→ **What is expected**
Transcribe word for word the lines below from the line with "SW1: button (RESET, VS) -> switch (RESET, VS)" through the line with "U1 pin P1.5: KEY -> none", ends included.

Before-and-after change data
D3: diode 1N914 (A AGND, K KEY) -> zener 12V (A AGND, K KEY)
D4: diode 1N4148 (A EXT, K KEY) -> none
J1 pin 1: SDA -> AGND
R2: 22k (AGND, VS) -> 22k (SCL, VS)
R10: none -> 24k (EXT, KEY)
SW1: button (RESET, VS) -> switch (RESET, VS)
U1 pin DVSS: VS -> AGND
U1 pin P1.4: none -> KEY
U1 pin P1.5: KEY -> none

---

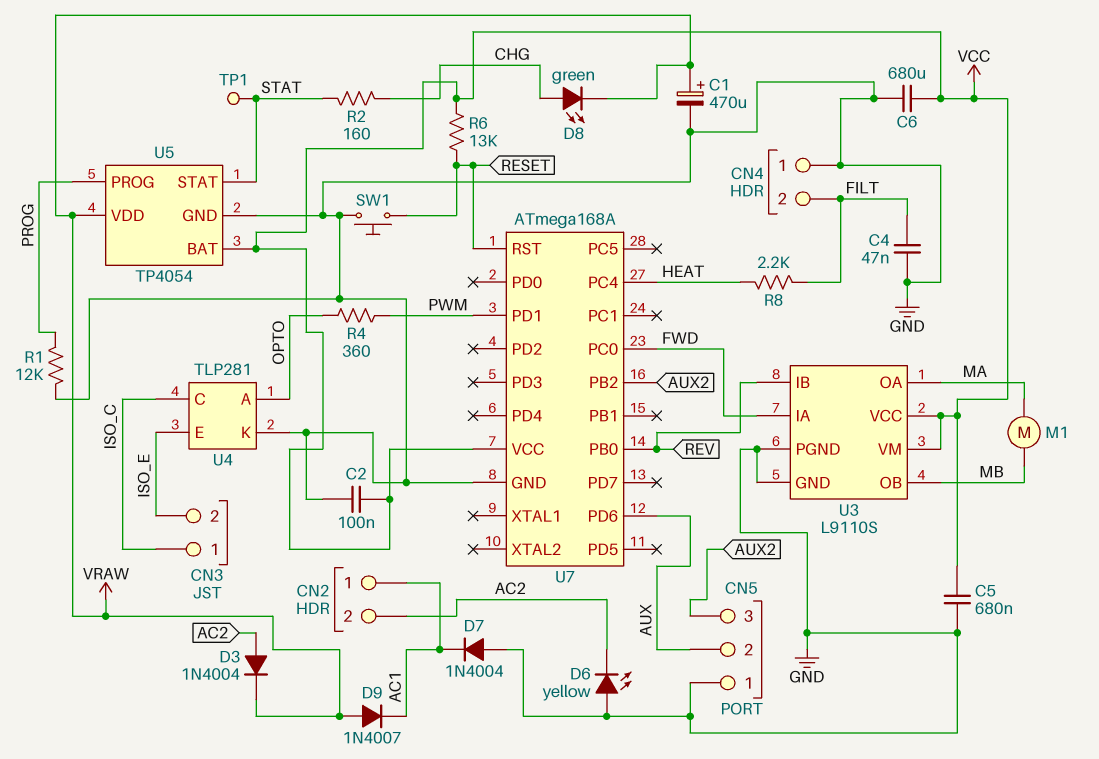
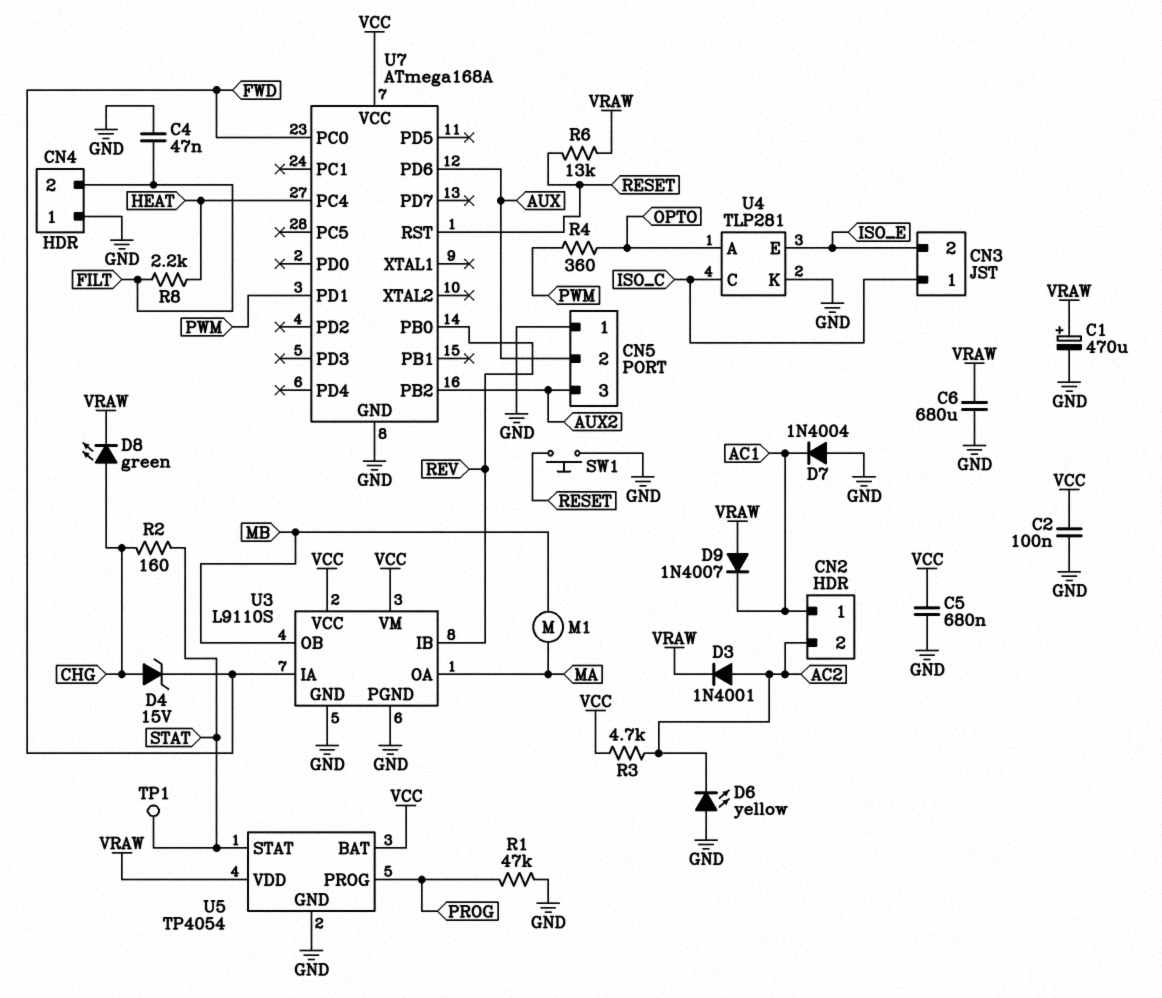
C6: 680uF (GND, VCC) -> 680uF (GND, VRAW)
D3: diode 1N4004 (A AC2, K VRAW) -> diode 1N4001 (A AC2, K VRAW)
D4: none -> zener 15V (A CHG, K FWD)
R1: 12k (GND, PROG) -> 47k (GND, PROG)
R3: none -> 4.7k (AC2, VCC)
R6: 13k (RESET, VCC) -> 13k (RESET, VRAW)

→ **Answer to the exercise**
SW1: button (RESET, VS) -> switch (RESET, VS)
U1 pin DVSS: VS -> AGND
U1 pin P1.4: none -> KEY
U1 pin P1.5: KEY -> none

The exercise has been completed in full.